__YOUR GOAL__.
Please return every record exactly, with no pictures included.

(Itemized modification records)
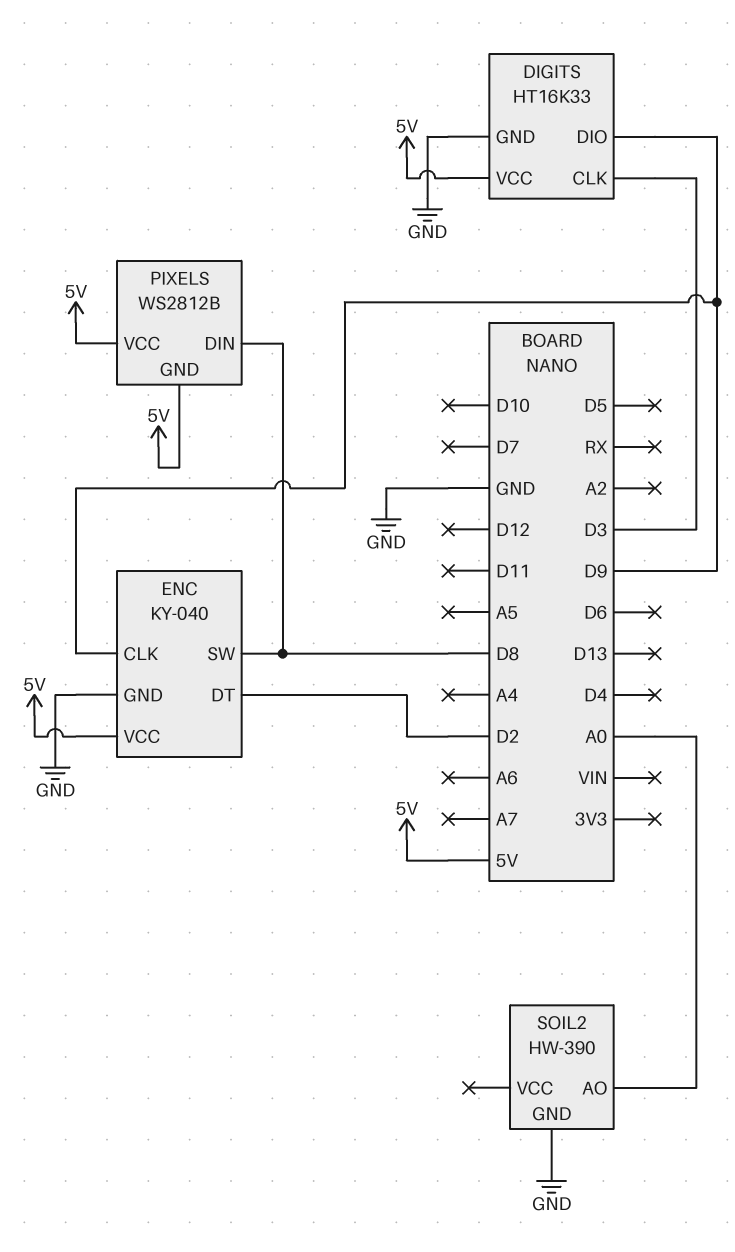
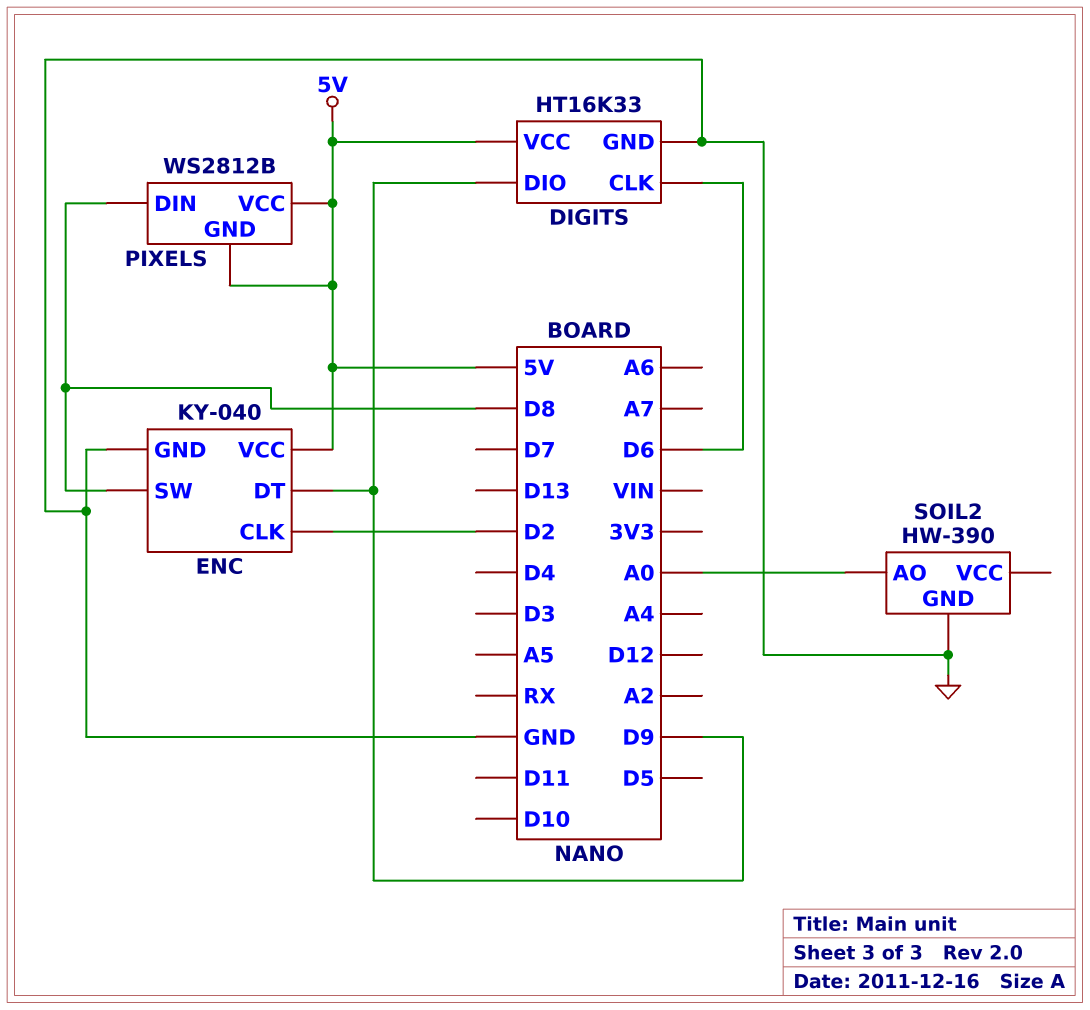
DIGITS pin CLK: D3 -> D6
ENC pin CLK: D9 -> D2
ENC pin DT: D2 -> D9

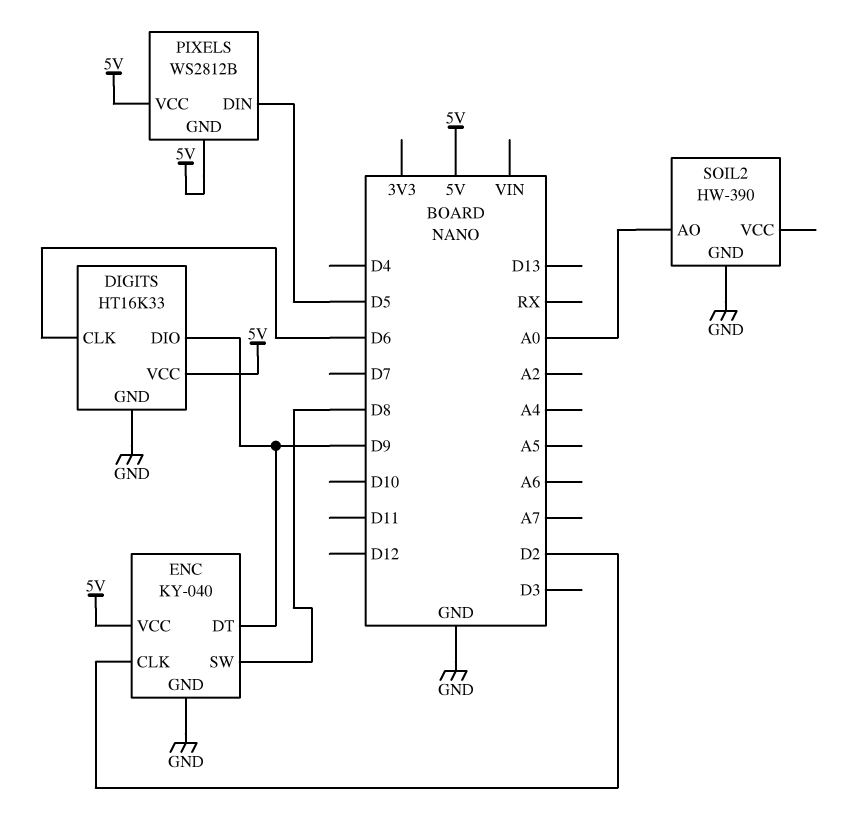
PIXELS pin DIN: D8 -> D5

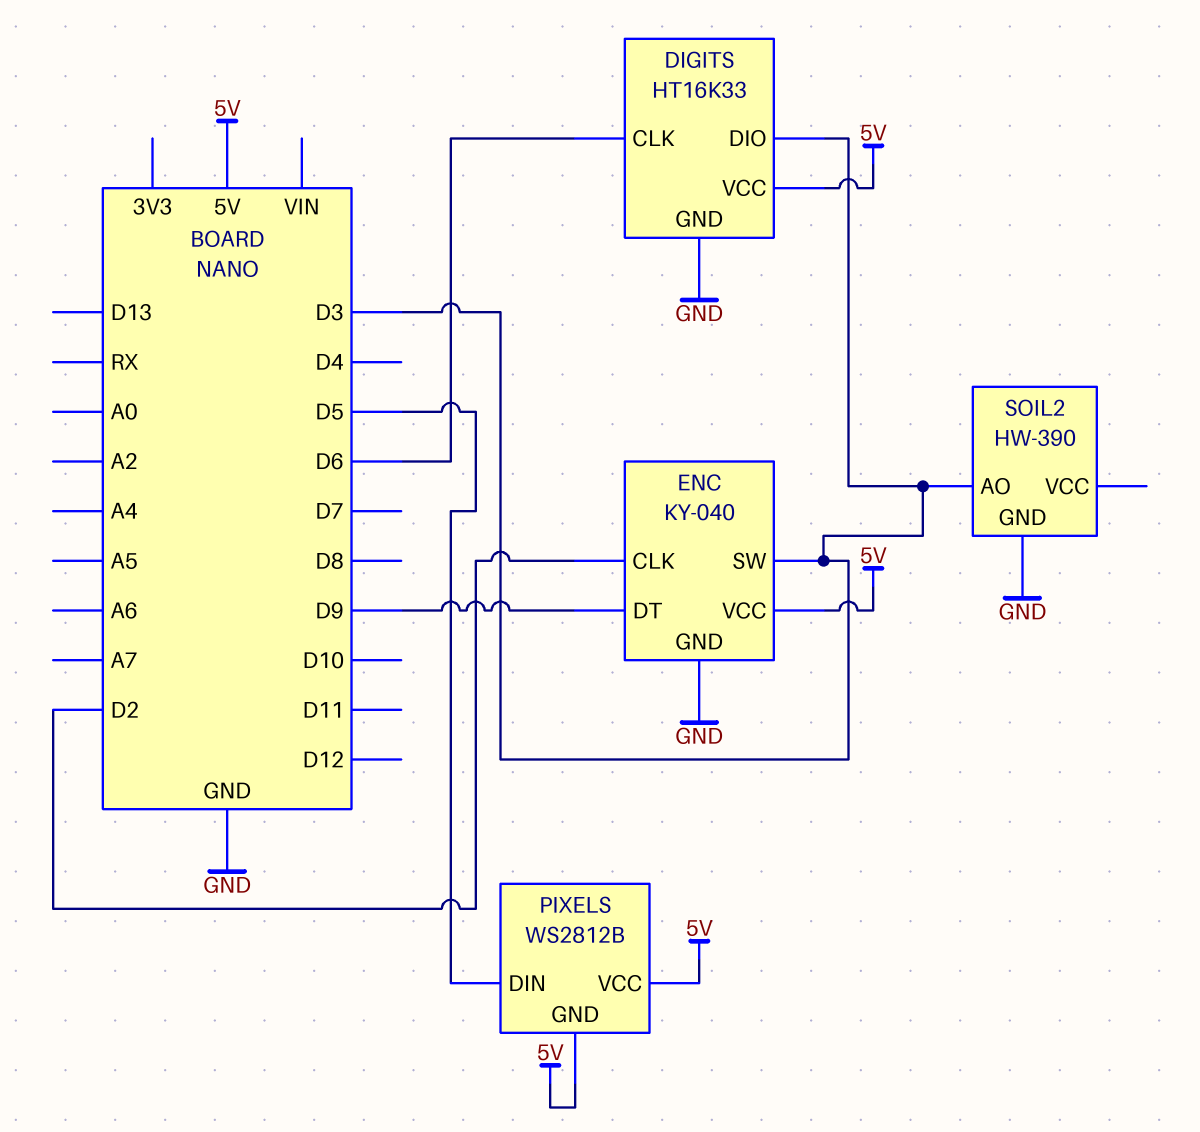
DIGITS pin DIO: D9 -> D3
ENC pin SW: D8 -> D3
SOIL2 pin AO: A0 -> D3

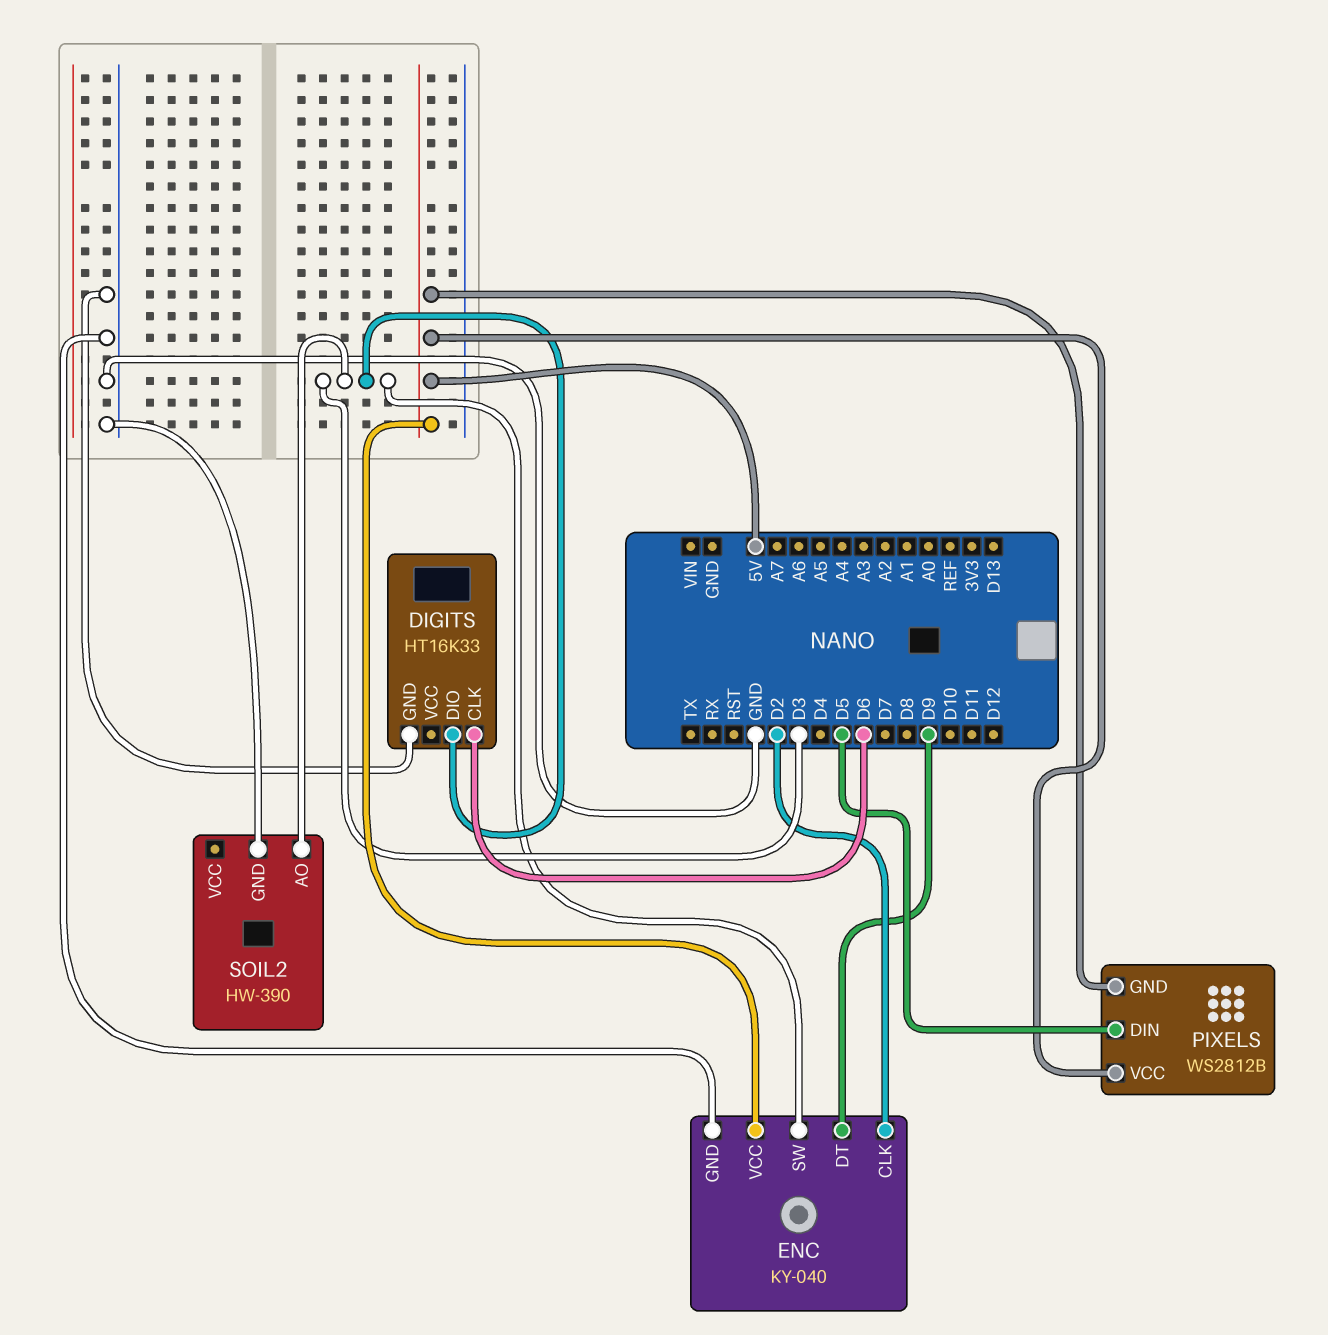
DIGITS pin VCC: 5V -> none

__WRITTEN ANSWER__.
DIGITS pin CLK: D3 -> D6
ENC pin CLK: D9 -> D2
ENC pin DT: D2 -> D9

PIXELS pin DIN: D8 -> D5

DIGITS pin DIO: D9 -> D3
ENC pin SW: D8 -> D3
SOIL2 pin AO: A0 -> D3

DIGITS pin VCC: 5V -> none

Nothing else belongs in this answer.